◆ Available data:
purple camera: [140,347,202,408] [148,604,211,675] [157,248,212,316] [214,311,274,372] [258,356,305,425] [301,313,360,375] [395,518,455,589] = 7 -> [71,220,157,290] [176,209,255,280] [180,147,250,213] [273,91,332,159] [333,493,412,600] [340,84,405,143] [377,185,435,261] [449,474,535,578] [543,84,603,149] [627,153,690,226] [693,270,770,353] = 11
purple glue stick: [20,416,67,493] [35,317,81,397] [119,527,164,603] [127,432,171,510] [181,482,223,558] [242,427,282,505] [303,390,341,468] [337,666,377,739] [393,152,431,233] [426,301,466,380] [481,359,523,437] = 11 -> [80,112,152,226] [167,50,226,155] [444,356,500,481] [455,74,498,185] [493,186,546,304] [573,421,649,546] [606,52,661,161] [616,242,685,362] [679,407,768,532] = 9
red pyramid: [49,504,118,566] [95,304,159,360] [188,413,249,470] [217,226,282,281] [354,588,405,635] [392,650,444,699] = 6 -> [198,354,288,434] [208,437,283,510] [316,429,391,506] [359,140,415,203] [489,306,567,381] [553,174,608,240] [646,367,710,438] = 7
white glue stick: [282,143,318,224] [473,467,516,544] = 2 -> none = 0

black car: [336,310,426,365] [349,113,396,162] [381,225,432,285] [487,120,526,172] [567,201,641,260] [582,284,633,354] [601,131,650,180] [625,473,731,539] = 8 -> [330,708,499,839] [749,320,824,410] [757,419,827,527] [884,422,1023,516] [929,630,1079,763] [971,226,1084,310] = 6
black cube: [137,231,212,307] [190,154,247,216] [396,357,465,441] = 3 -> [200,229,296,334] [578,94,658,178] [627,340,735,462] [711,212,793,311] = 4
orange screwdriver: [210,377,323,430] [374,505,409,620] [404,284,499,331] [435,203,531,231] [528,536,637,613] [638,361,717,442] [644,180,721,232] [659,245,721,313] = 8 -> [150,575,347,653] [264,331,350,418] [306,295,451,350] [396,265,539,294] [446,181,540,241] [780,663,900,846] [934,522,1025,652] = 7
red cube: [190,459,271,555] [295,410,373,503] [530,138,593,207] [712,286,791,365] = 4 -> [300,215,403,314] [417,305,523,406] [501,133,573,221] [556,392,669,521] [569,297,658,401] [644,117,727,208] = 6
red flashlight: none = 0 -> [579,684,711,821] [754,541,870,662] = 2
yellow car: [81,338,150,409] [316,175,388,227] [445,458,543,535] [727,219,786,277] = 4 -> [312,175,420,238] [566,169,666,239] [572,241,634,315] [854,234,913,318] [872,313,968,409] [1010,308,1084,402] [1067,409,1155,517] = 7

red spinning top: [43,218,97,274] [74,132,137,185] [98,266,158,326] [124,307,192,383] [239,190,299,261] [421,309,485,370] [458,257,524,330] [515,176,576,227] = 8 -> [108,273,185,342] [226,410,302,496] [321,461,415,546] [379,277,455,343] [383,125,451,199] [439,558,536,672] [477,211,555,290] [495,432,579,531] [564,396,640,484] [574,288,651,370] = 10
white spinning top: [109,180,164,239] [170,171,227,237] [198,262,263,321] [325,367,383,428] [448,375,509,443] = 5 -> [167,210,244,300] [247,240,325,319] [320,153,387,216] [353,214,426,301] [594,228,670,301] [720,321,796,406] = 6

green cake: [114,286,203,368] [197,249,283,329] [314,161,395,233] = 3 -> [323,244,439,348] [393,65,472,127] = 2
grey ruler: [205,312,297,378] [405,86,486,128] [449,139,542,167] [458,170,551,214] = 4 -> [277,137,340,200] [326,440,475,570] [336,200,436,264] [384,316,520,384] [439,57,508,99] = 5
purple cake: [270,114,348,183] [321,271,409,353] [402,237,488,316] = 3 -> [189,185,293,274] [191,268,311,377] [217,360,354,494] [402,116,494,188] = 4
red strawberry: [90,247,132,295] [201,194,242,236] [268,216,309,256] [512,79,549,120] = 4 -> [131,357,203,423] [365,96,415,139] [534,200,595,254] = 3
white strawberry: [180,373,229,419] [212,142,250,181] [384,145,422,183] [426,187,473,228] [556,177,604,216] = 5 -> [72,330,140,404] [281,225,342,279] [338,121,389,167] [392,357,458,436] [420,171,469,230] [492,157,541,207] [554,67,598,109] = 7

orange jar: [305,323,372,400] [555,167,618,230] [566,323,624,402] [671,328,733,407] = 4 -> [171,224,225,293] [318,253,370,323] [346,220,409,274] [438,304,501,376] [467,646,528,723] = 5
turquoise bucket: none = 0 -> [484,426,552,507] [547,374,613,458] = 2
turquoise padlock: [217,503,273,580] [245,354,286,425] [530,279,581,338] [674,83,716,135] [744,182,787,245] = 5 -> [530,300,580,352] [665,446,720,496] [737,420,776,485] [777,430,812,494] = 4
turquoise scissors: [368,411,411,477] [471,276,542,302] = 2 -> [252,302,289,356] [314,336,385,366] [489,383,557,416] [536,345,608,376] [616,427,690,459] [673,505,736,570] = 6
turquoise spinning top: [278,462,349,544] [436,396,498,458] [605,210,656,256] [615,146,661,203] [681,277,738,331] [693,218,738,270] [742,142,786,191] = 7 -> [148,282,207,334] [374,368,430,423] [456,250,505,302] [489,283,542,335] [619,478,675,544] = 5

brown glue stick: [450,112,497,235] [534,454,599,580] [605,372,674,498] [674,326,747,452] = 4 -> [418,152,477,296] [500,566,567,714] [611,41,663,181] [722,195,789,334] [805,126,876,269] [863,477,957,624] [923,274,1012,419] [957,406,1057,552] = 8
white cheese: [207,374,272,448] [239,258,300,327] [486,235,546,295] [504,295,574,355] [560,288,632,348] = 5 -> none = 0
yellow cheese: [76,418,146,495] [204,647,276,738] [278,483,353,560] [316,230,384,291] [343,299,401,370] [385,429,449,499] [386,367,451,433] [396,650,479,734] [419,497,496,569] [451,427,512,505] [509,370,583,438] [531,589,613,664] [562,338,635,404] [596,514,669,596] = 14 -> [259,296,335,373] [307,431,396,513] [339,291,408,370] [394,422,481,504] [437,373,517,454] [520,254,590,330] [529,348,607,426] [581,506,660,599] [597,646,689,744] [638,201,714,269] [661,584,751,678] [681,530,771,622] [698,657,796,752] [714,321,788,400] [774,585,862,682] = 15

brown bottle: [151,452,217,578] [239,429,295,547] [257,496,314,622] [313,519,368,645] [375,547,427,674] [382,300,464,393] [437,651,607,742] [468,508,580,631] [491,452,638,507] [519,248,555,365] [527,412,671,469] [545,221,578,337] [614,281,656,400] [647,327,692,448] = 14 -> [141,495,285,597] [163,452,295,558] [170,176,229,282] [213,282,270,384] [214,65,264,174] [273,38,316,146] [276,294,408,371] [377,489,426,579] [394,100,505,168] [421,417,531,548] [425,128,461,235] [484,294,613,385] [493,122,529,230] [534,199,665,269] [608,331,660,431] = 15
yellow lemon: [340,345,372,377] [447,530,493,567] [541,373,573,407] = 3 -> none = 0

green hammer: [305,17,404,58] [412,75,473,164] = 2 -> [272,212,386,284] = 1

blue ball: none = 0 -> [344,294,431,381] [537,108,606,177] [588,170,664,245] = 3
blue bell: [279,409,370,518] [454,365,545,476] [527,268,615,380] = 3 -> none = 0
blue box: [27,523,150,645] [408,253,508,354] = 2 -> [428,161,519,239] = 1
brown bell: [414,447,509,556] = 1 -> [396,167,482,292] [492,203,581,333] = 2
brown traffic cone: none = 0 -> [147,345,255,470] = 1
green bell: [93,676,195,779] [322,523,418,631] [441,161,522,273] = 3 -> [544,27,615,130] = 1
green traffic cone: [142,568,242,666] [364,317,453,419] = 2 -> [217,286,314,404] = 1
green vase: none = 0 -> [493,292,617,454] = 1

◆ About this exercise:
Tell how many lines of the listing include the word "bell"; the number alone is the answer.

◆ Written response:
3